### Task
Could you restate, word for word, the line that has "AUDIO1 pin TX: GP14 -> GP5" and all lines following it through the end of the entries below?

━━━ Given information

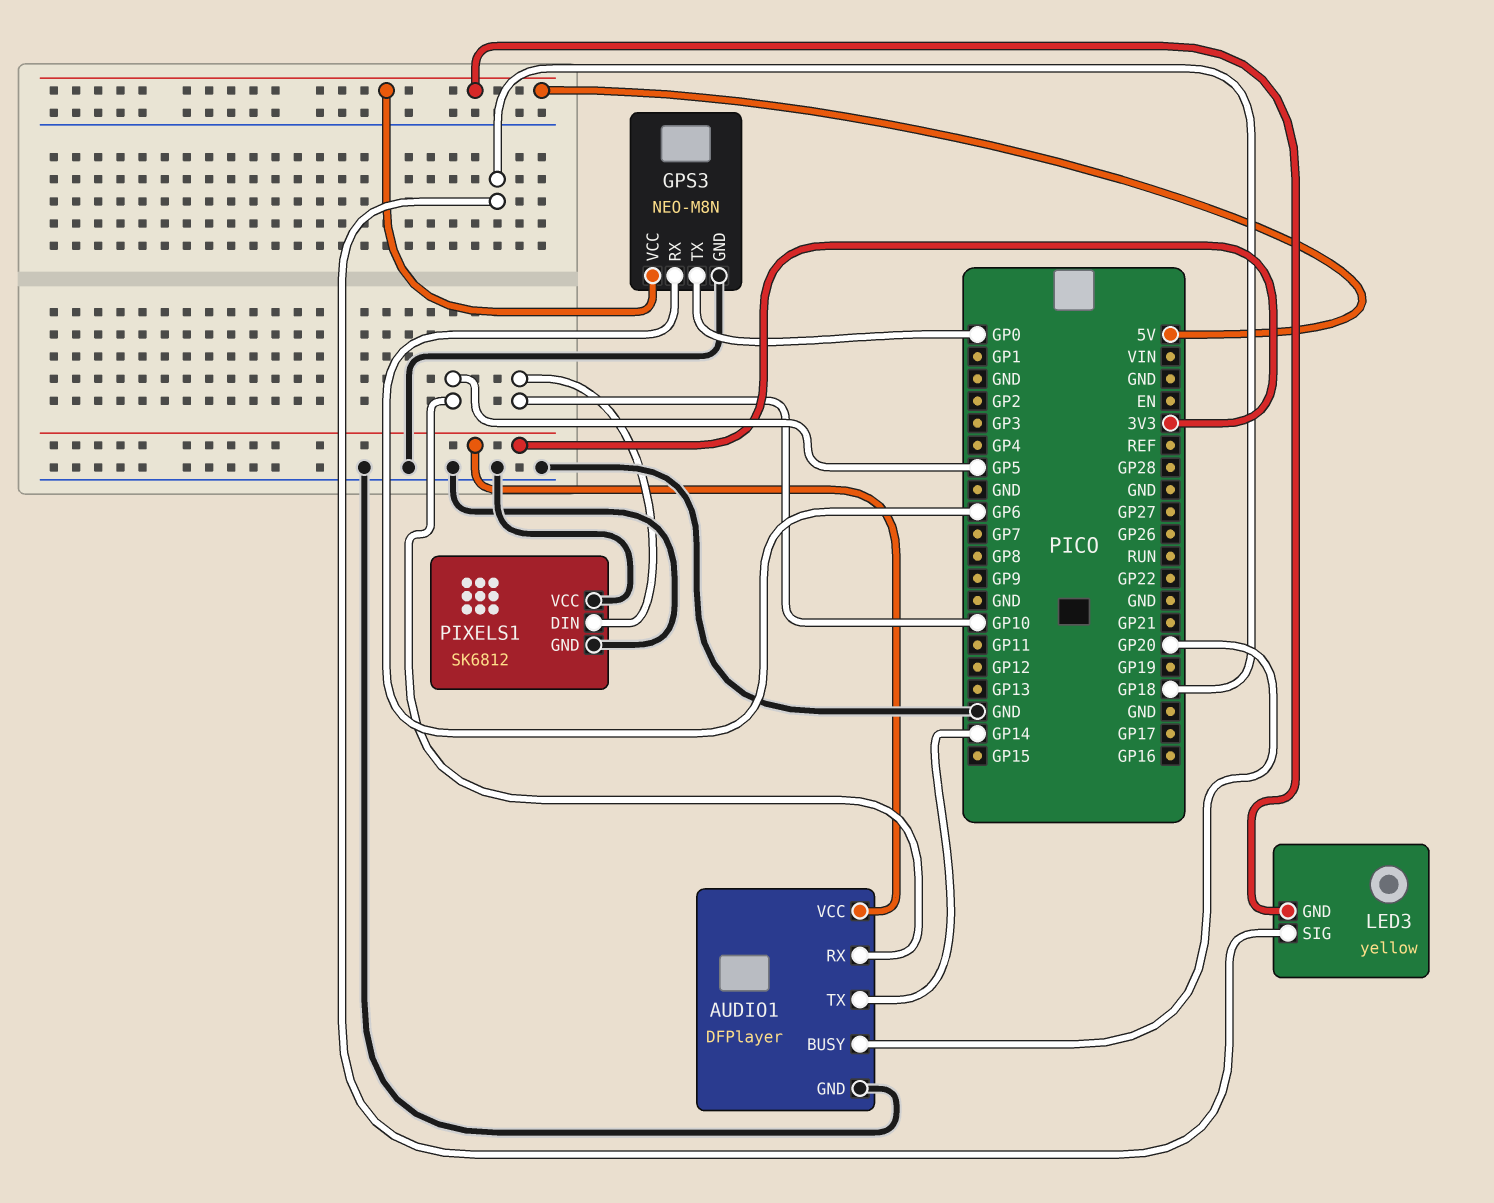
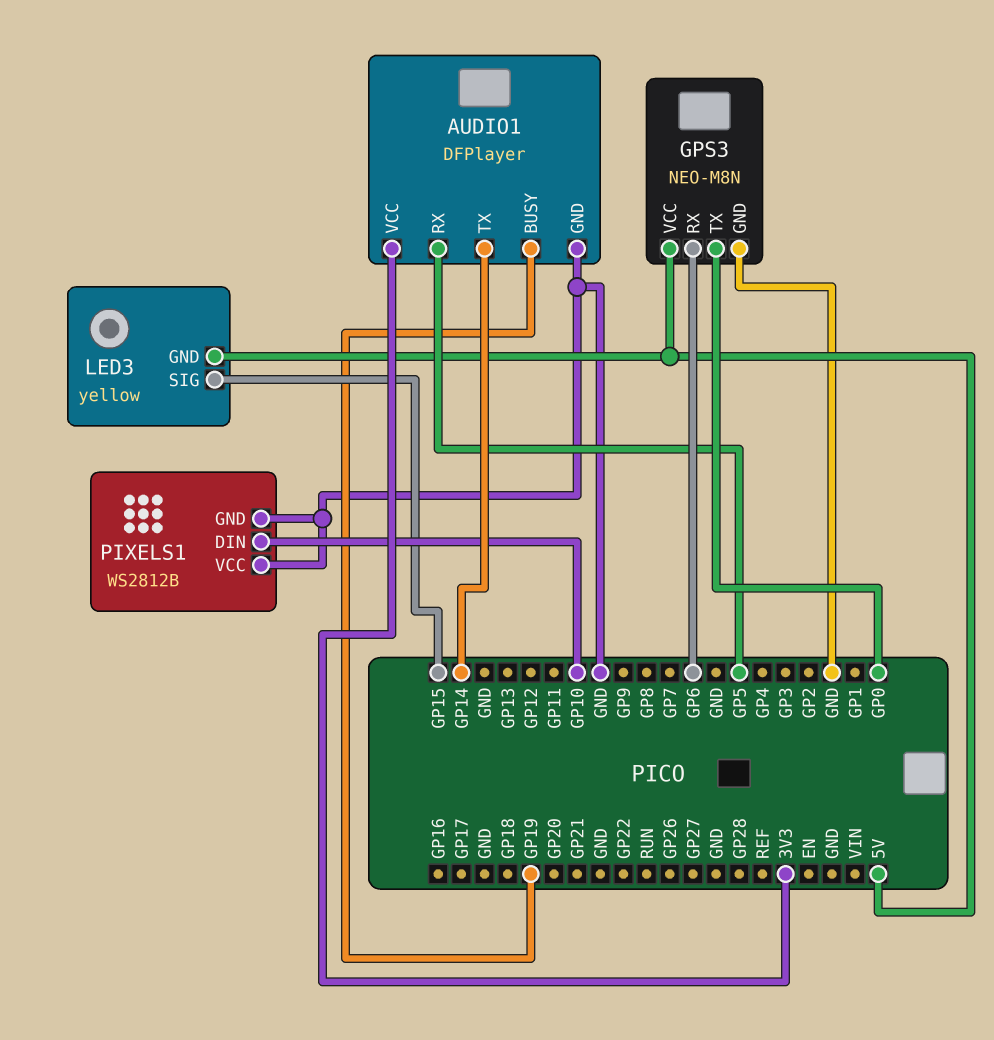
AUDIO1 pin BUSY: GP20 -> GP19
LED3 pin SIG: GP18 -> GP15
PIXELS1: SK6812 -> WS2812B

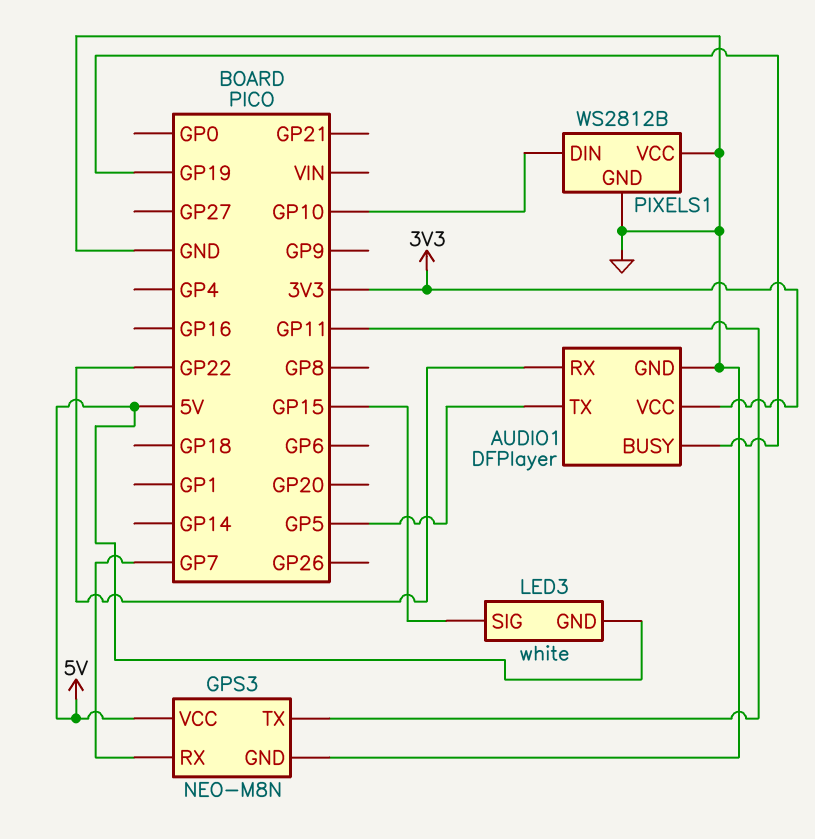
AUDIO1 pin RX: GP5 -> GP22
AUDIO1 pin TX: GP14 -> GP5
GPS3 pin RX: GP6 -> GP7
GPS3 pin TX: GP0 -> GP11
LED3: yellow -> white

━━━━━━

### Result for this exercise
AUDIO1 pin TX: GP14 -> GP5
GPS3 pin RX: GP6 -> GP7
GPS3 pin TX: GP0 -> GP11
LED3: yellow -> white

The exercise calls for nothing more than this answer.